A faithful copy of all the records is needed, with the pictures omitted.

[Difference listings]

• • • •

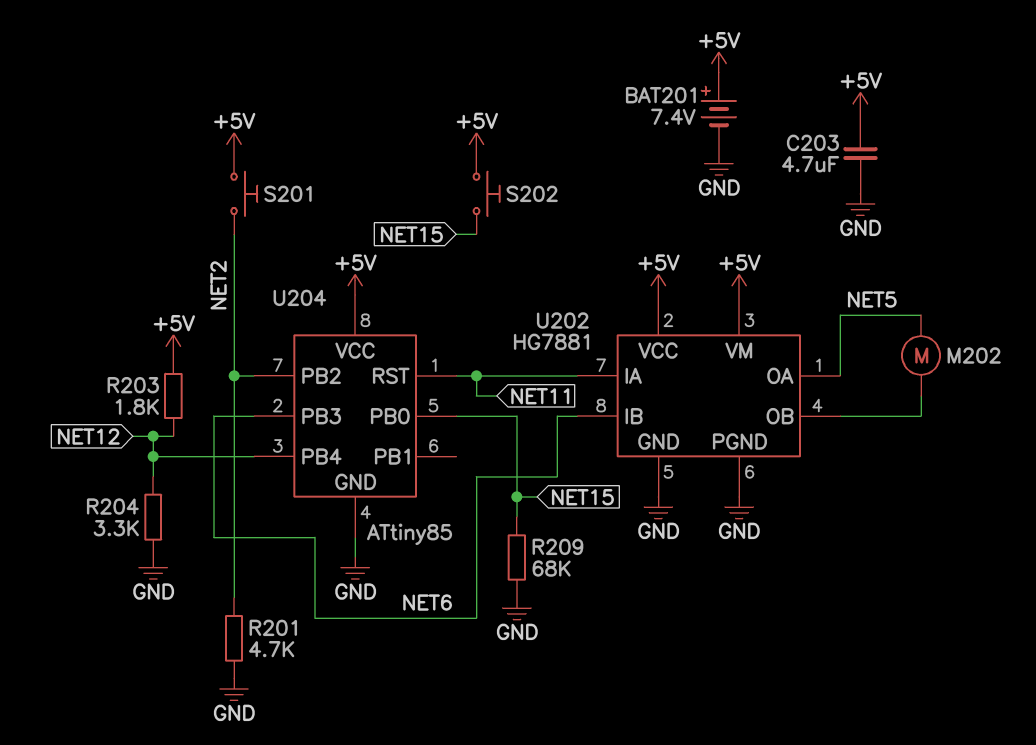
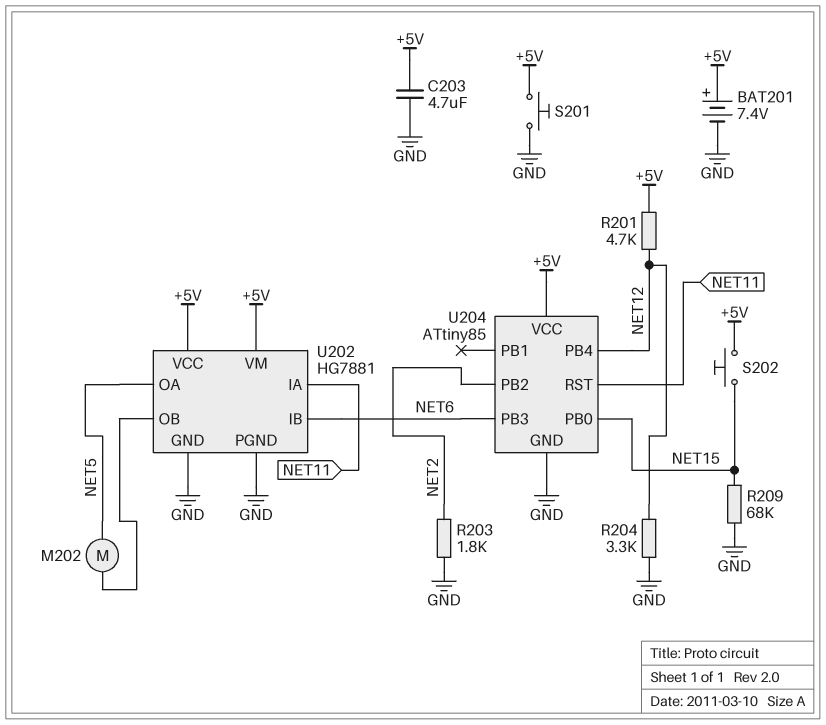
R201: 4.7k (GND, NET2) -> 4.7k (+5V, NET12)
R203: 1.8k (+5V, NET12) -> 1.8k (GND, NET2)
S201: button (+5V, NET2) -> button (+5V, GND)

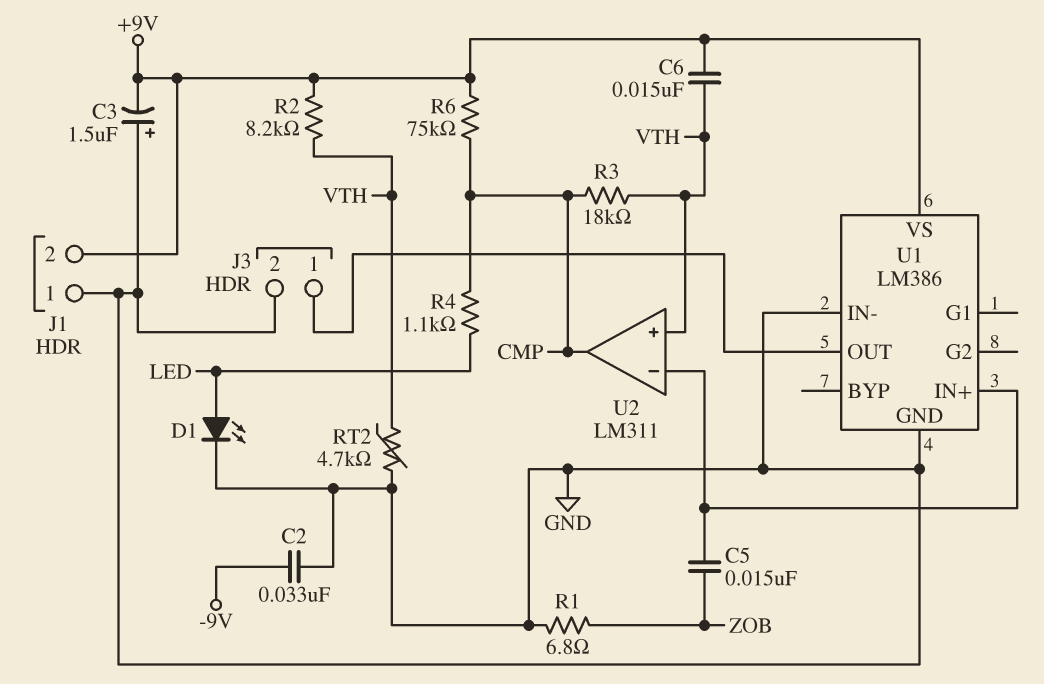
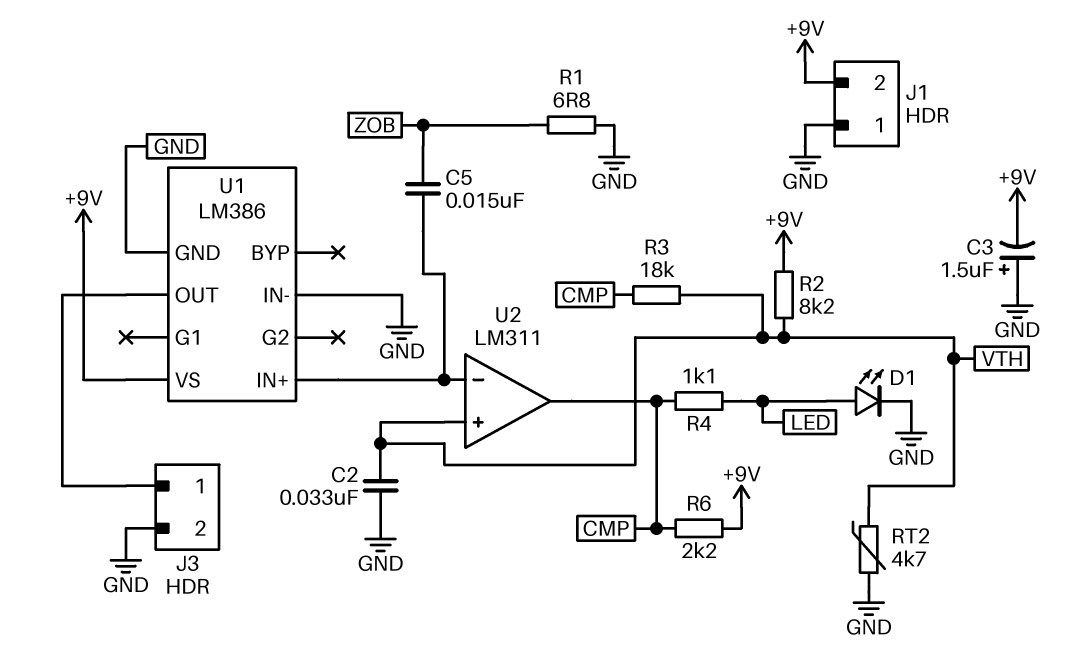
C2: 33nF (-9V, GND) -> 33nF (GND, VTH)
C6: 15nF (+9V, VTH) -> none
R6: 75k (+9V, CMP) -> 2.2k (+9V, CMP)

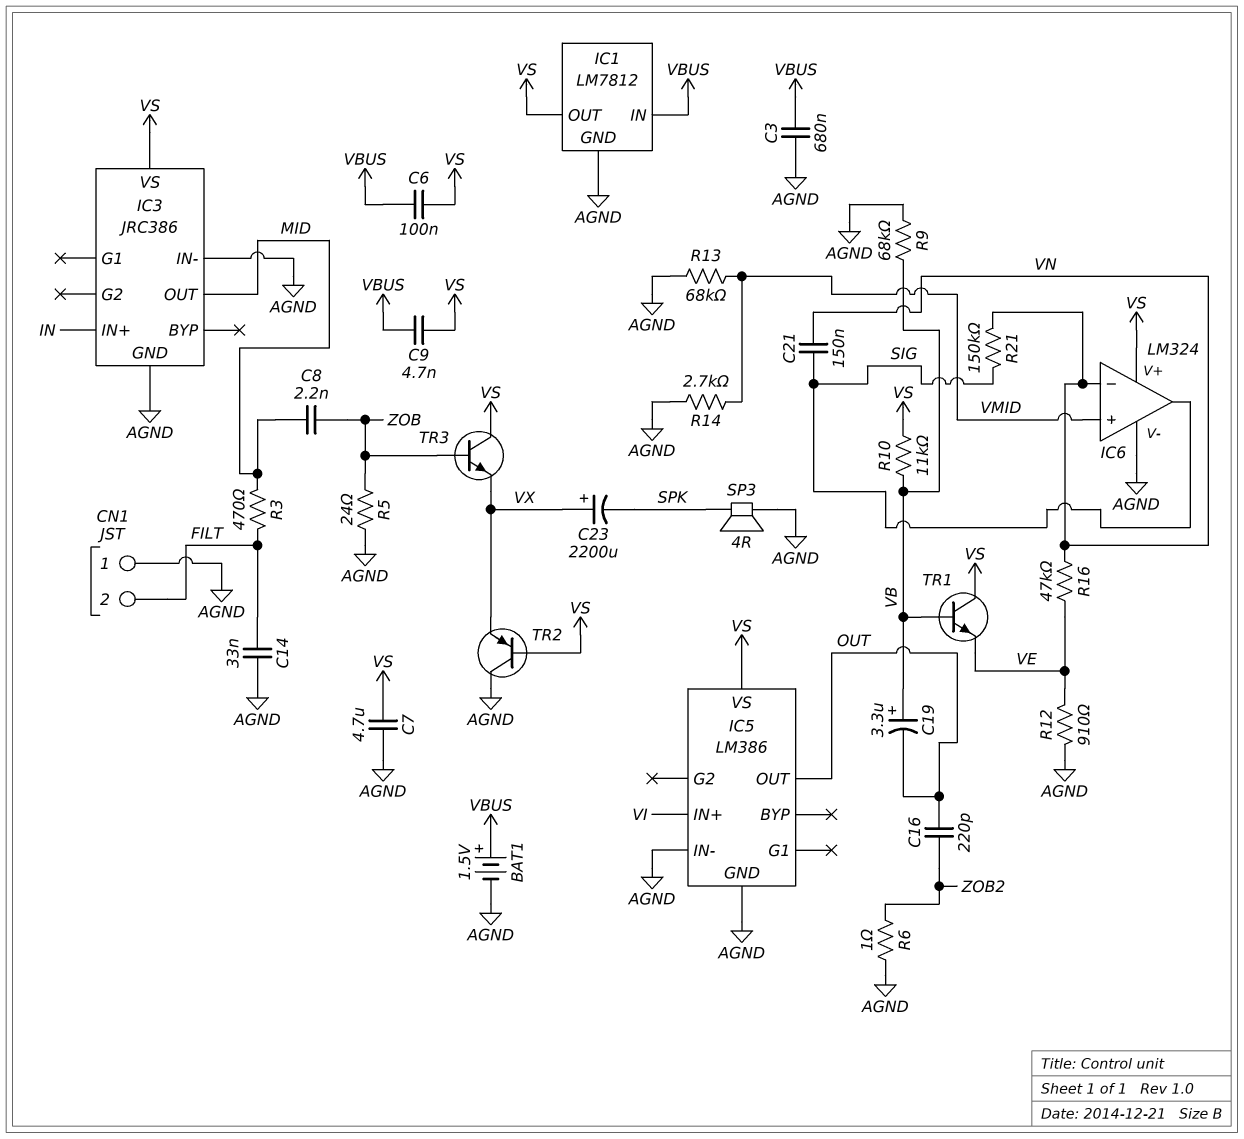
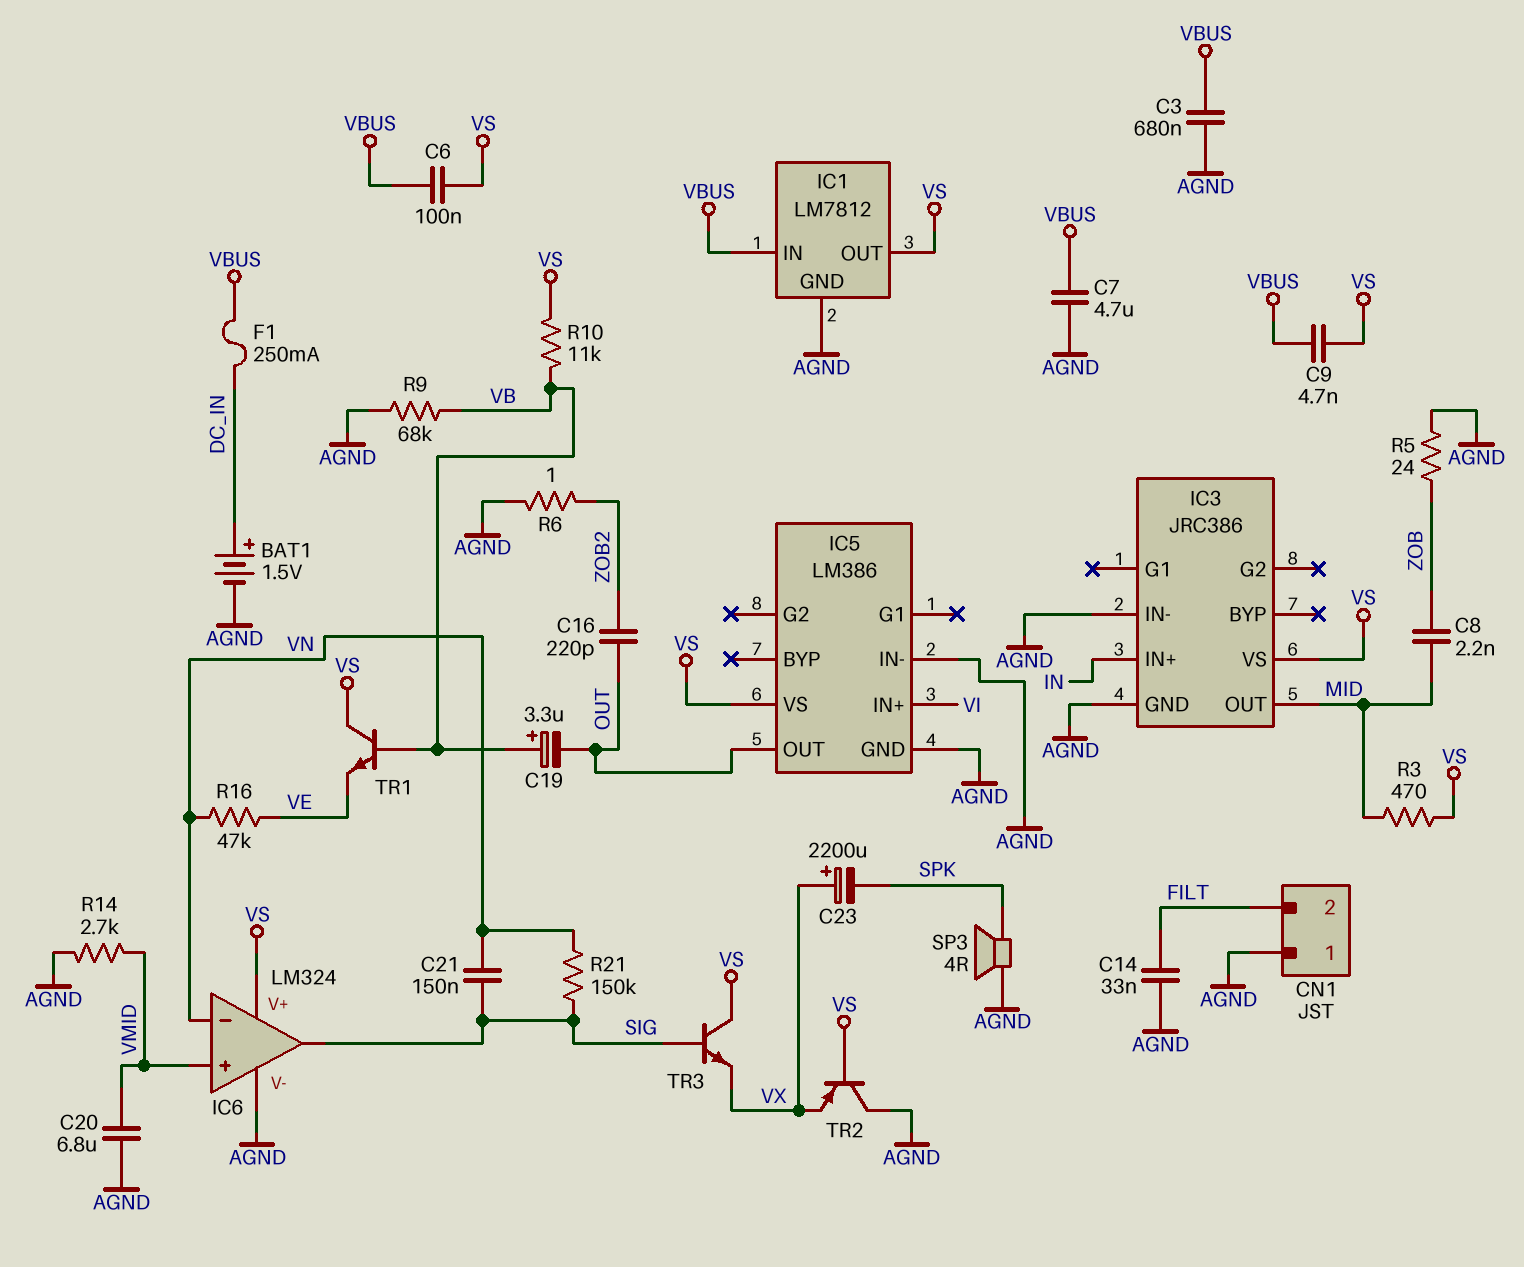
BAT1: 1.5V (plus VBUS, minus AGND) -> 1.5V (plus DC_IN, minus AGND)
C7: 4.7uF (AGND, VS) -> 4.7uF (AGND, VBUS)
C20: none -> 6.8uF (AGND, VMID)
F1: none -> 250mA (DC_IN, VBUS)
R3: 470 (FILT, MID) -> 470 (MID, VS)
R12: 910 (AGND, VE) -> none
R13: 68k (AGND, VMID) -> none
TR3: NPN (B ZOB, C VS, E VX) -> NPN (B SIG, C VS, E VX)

• • • •

Result of the task
R201: 4.7k (GND, NET2) -> 4.7k (+5V, NET12)
R203: 1.8k (+5V, NET12) -> 1.8k (GND, NET2)
S201: button (+5V, NET2) -> button (+5V, GND)

C2: 33nF (-9V, GND) -> 33nF (GND, VTH)
C6: 15nF (+9V, VTH) -> none
R6: 75k (+9V, CMP) -> 2.2k (+9V, CMP)

BAT1: 1.5V (plus VBUS, minus AGND) -> 1.5V (plus DC_IN, minus AGND)
C7: 4.7uF (AGND, VS) -> 4.7uF (AGND, VBUS)
C20: none -> 6.8uF (AGND, VMID)
F1: none -> 250mA (DC_IN, VBUS)
R3: 470 (FILT, MID) -> 470 (MID, VS)
R12: 910 (AGND, VE) -> none
R13: 68k (AGND, VMID) -> none
TR3: NPN (B ZOB, C VS, E VX) -> NPN (B SIG, C VS, E VX)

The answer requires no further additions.